● SOURCE DATA
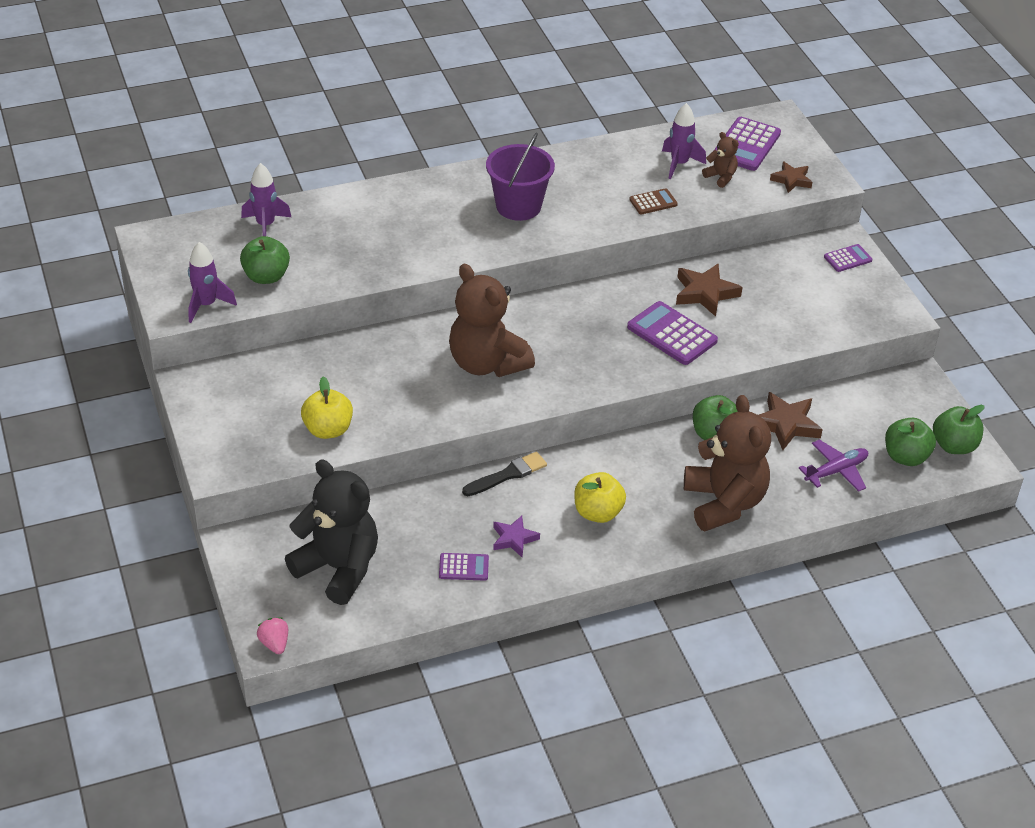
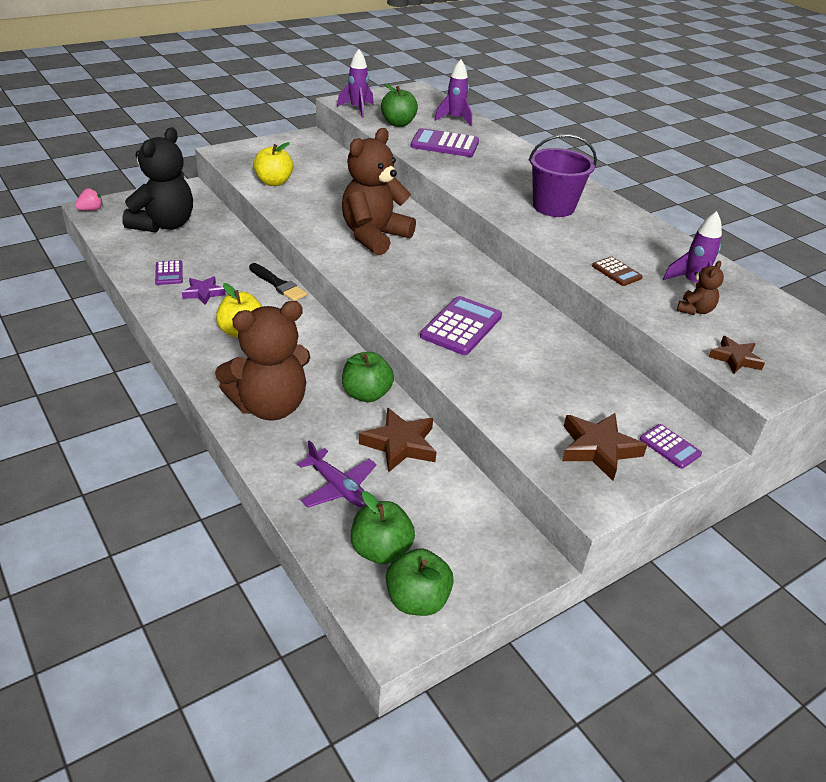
camera: 75 degrees right, 5 degrees down
brown star [676,264,743,317] -> brown star moved to [562,413,647,481]
purple calculator [714,117,781,171] -> purple calculator moved to [411,128,479,157]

● WHAT TO PRODUCE
Every line from the one holding "brown star [676,264,743,317]" through the last line of the listing above should be set down exactly, and nothing more.

● EXERCISE OUTPUT
brown star [676,264,743,317] -> brown star moved to [562,413,647,481]
purple calculator [714,117,781,171] -> purple calculator moved to [411,128,479,157]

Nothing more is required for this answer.